**TASK BRIEF**
Copy every record verbatim but exclude the pictures.

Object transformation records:

╔══

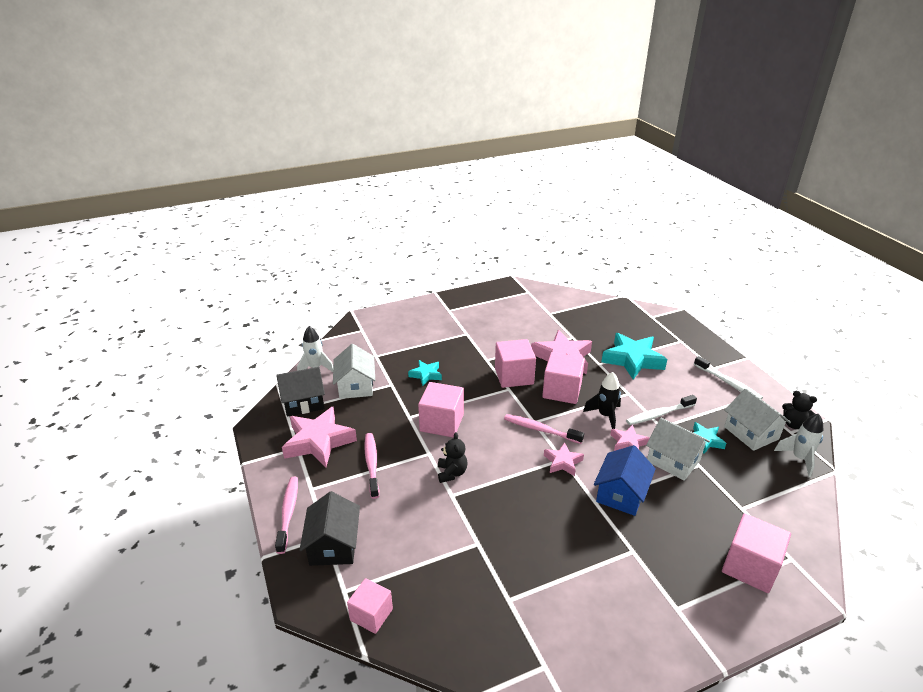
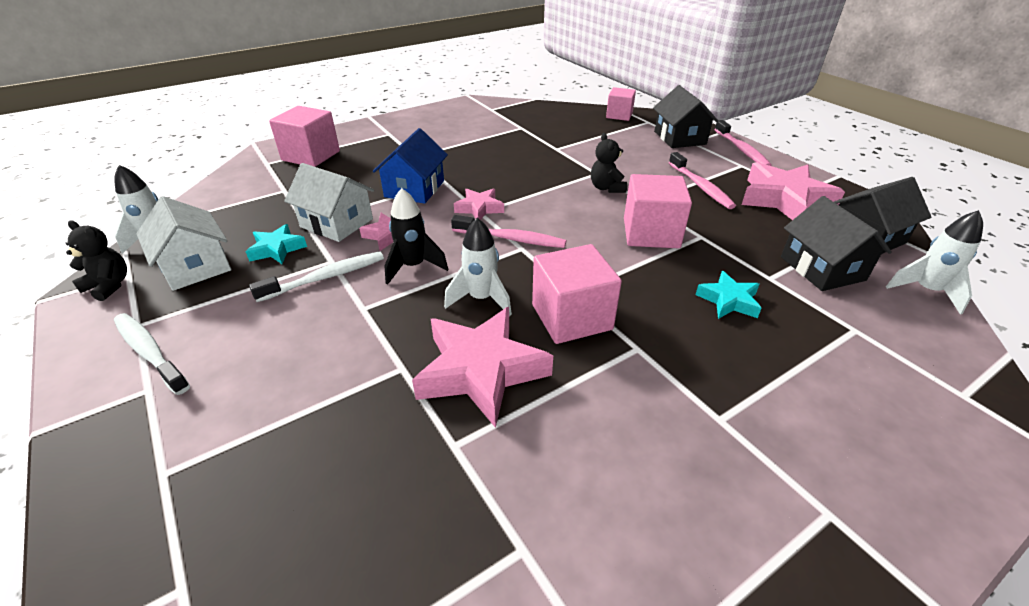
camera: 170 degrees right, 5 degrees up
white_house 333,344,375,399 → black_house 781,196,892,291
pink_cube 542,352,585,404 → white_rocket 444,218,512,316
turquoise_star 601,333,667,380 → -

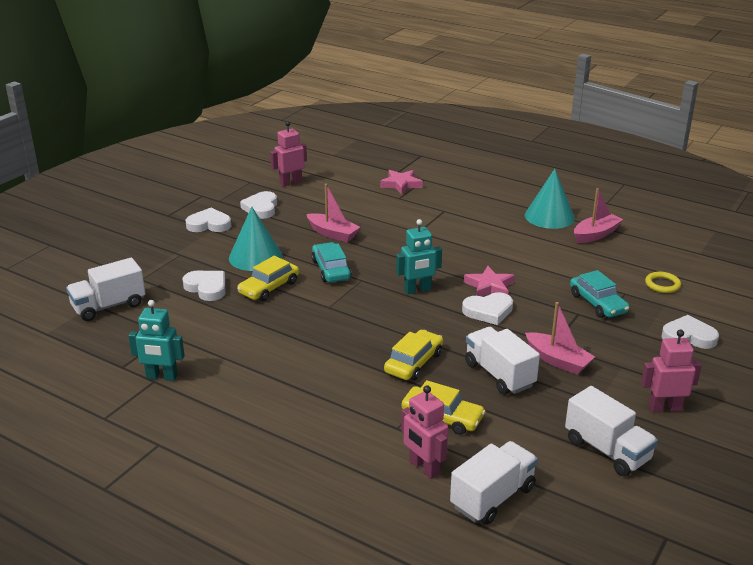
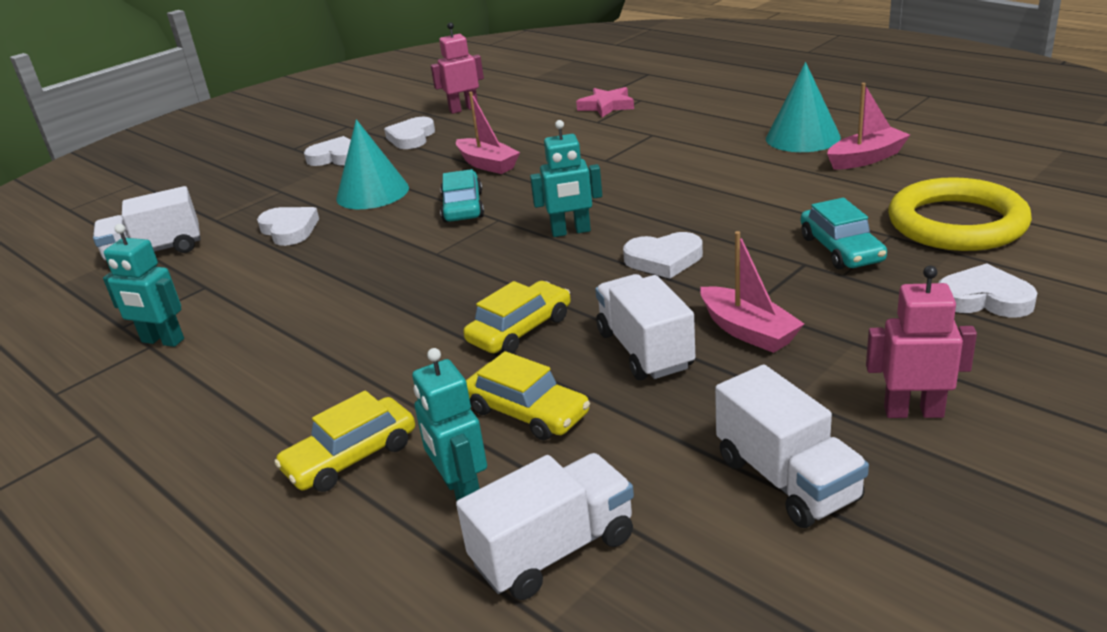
camera: 15 degrees right, 0 degrees up
yellow_car 237,256,299,301 → yellow_car 274,390,415,492, relocated
pink_robot 401,385,448,479 → turquoise_robot 412,348,487,501
pink_star 464,266,515,296 → -
yellow_ring 645,272,681,293 → yellow_ring 888,177,1032,251, x2.37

╚══

**ANSWER**
camera: 170 degrees right, 5 degrees up
white_house 333,344,375,399 → black_house 781,196,892,291
pink_cube 542,352,585,404 → white_rocket 444,218,512,316
turquoise_star 601,333,667,380 → -

camera: 15 degrees right, 0 degrees up
yellow_car 237,256,299,301 → yellow_car 274,390,415,492, relocated
pink_robot 401,385,448,479 → turquoise_robot 412,348,487,501
pink_star 464,266,515,296 → -
yellow_ring 645,272,681,293 → yellow_ring 888,177,1032,251, x2.37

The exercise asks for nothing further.